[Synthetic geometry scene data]
##############################

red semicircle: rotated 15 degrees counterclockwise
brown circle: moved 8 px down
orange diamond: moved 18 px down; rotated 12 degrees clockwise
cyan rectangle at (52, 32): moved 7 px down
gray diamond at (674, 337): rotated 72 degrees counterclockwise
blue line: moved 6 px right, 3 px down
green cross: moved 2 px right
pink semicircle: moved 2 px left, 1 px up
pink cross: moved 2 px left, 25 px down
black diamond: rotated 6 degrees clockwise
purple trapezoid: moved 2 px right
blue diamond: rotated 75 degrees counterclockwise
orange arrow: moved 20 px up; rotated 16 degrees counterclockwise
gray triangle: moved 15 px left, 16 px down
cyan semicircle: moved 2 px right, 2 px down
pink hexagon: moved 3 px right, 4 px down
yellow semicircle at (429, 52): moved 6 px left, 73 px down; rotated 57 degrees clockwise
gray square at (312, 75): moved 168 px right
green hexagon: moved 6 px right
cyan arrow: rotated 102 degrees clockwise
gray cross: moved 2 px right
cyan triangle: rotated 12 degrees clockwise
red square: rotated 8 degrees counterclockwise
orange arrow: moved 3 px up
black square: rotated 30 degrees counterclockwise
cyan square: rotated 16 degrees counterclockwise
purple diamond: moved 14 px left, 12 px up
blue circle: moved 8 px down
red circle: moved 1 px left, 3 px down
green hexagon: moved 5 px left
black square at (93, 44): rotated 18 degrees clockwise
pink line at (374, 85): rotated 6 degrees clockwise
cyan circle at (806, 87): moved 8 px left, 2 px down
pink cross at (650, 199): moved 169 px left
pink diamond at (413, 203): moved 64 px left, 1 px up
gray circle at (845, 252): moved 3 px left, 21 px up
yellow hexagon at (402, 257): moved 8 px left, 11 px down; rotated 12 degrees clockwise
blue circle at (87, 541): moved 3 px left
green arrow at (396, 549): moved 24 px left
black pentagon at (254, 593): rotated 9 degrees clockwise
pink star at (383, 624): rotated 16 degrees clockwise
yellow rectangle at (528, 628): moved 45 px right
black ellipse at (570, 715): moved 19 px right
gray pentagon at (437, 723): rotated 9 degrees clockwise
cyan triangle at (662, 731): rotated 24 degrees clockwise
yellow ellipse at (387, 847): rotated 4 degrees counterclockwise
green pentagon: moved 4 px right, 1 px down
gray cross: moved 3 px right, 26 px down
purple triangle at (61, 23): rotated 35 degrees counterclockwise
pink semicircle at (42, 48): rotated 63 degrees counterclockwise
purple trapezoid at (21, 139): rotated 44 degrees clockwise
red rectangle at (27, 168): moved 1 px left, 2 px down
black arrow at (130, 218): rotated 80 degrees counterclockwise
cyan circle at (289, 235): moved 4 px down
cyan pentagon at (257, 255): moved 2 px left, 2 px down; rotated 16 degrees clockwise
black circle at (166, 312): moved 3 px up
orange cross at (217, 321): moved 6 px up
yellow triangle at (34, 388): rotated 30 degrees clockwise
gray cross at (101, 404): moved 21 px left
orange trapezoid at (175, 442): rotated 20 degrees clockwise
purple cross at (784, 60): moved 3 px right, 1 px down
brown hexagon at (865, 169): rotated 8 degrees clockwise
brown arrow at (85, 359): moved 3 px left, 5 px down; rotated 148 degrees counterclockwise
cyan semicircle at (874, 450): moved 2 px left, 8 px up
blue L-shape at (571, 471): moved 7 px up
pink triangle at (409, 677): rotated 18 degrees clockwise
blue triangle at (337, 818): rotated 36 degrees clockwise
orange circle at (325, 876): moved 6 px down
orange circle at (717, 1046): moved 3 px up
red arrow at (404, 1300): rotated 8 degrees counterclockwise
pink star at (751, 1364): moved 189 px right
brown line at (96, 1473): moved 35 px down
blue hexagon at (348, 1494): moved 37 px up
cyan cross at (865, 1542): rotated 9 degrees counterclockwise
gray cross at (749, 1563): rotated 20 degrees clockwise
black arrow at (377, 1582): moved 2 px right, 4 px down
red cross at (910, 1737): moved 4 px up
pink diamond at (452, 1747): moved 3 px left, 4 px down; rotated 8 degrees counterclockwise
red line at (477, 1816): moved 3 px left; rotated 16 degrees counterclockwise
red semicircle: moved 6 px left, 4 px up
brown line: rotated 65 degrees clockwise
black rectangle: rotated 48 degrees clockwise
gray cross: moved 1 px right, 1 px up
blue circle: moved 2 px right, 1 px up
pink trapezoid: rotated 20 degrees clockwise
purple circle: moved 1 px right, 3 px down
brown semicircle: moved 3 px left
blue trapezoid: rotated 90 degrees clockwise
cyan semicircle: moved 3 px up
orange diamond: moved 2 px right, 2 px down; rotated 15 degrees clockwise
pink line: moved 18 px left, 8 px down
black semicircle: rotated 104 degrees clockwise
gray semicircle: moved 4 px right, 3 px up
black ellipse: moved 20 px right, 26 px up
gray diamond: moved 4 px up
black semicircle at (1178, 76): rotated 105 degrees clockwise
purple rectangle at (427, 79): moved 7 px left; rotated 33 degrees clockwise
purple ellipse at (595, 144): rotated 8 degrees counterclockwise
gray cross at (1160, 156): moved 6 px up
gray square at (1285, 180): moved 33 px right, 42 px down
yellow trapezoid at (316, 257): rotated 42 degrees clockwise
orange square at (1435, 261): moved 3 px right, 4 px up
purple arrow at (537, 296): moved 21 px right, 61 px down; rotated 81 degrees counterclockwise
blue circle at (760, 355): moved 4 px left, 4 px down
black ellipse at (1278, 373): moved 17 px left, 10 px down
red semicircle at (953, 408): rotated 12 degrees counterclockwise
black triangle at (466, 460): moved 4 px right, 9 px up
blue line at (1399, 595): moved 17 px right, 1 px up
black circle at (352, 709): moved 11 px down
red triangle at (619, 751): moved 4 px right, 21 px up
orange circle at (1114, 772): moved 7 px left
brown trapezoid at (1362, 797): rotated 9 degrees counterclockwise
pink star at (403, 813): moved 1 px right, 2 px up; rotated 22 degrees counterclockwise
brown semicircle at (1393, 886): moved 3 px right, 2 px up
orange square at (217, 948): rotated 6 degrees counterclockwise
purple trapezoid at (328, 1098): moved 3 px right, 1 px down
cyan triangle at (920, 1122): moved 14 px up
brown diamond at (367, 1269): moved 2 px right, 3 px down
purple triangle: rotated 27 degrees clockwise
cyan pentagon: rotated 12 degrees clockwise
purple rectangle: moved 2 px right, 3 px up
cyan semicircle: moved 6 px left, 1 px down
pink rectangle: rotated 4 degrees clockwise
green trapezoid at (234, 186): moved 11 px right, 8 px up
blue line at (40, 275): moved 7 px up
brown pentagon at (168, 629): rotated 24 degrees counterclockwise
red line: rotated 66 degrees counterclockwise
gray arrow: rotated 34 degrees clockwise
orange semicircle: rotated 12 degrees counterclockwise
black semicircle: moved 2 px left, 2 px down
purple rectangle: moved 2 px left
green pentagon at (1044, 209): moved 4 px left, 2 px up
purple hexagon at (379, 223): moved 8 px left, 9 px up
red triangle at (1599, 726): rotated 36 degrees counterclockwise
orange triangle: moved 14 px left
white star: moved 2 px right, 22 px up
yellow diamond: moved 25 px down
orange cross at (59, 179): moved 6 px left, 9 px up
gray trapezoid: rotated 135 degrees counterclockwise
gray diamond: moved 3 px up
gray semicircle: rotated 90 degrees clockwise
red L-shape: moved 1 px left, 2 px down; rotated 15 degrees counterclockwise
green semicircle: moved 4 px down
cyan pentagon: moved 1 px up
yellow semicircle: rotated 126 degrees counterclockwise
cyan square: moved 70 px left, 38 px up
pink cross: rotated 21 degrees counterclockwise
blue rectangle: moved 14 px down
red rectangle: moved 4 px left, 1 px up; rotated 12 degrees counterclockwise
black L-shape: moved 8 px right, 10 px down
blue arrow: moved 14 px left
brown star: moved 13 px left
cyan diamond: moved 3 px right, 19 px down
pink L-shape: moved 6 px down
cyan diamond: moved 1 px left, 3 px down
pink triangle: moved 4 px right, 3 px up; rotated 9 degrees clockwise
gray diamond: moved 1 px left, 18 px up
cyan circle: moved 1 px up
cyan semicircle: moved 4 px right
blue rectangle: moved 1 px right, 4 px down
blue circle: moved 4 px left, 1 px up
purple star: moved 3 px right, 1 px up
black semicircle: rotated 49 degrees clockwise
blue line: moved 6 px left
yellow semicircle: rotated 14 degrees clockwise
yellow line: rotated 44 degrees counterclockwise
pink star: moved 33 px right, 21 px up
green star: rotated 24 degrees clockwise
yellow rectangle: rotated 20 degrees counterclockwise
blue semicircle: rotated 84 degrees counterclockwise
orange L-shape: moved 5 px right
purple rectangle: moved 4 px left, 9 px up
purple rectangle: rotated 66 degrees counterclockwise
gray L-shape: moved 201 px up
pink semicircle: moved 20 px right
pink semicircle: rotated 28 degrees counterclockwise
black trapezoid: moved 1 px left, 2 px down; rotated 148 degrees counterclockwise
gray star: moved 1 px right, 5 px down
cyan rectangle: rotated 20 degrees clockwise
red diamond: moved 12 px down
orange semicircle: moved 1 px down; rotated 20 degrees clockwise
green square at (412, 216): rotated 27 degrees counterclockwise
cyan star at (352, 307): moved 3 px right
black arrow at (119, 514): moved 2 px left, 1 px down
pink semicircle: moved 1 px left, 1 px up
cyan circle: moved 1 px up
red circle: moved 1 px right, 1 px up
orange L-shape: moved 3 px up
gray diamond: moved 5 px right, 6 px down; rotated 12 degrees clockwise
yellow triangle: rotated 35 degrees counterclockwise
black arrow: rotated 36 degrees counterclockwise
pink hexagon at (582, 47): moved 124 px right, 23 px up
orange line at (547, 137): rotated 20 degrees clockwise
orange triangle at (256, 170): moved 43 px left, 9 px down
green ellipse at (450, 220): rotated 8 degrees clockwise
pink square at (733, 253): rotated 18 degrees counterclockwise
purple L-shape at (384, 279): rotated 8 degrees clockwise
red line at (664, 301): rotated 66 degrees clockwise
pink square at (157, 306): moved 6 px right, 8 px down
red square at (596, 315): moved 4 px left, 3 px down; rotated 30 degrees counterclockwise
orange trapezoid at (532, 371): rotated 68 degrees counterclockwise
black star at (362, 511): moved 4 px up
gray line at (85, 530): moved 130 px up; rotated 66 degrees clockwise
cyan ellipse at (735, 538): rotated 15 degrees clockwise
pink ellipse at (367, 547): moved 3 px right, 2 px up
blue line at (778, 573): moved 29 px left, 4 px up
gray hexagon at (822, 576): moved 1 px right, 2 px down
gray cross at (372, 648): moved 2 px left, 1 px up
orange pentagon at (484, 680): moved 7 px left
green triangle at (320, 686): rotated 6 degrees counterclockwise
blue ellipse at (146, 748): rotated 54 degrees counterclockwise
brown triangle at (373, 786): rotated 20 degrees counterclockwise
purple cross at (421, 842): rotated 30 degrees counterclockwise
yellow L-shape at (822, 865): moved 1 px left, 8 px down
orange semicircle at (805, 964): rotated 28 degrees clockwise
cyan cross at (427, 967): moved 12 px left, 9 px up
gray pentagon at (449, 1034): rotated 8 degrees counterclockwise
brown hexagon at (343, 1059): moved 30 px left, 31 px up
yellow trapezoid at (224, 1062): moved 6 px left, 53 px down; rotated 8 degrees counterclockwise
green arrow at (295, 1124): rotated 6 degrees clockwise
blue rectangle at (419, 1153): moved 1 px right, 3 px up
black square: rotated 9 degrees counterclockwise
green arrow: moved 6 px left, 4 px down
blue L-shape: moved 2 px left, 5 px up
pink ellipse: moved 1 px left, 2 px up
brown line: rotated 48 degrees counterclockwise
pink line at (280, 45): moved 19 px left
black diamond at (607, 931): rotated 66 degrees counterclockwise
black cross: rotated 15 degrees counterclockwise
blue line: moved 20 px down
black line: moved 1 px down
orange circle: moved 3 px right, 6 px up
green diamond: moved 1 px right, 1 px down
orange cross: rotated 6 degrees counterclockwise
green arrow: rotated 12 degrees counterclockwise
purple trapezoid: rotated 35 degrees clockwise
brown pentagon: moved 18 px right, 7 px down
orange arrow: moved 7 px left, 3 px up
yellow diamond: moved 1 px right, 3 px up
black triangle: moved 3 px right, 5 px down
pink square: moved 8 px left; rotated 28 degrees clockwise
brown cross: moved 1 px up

##############################

### What to do
In the data above, find the line with "pink semicircle: rotated" and the line with "black star at (362, 511): moved 4 px up". Retype both, plus every line between them, exactly.

### Expected answer
pink semicircle: rotated 28 degrees counterclockwise
black trapezoid: moved 1 px left, 2 px down; rotated 148 degrees counterclockwise
gray star: moved 1 px right, 5 px down
cyan rectangle: rotated 20 degrees clockwise
red diamond: moved 12 px down
orange semicircle: moved 1 px down; rotated 20 degrees clockwise
green square at (412, 216): rotated 27 degrees counterclockwise
cyan star at (352, 307): moved 3 px right
black arrow at (119, 514): moved 2 px left, 1 px down
pink semicircle: moved 1 px left, 1 px up
cyan circle: moved 1 px up
red circle: moved 1 px right, 1 px up
orange L-shape: moved 3 px up
gray diamond: moved 5 px right, 6 px down; rotated 12 degrees clockwise
yellow triangle: rotated 35 degrees counterclockwise
black arrow: rotated 36 degrees counterclockwise
pink hexagon at (582, 47): moved 124 px right, 23 px up
orange line at (547, 137): rotated 20 degrees clockwise
orange triangle at (256, 170): moved 43 px left, 9 px down
green ellipse at (450, 220): rotated 8 degrees clockwise
pink square at (733, 253): rotated 18 degrees counterclockwise
purple L-shape at (384, 279): rotated 8 degrees clockwise
red line at (664, 301): rotated 66 degrees clockwise
pink square at (157, 306): moved 6 px right, 8 px down
red square at (596, 315): moved 4 px left, 3 px down; rotated 30 degrees counterclockwise
orange trapezoid at (532, 371): rotated 68 degrees counterclockwise
black star at (362, 511): moved 4 px up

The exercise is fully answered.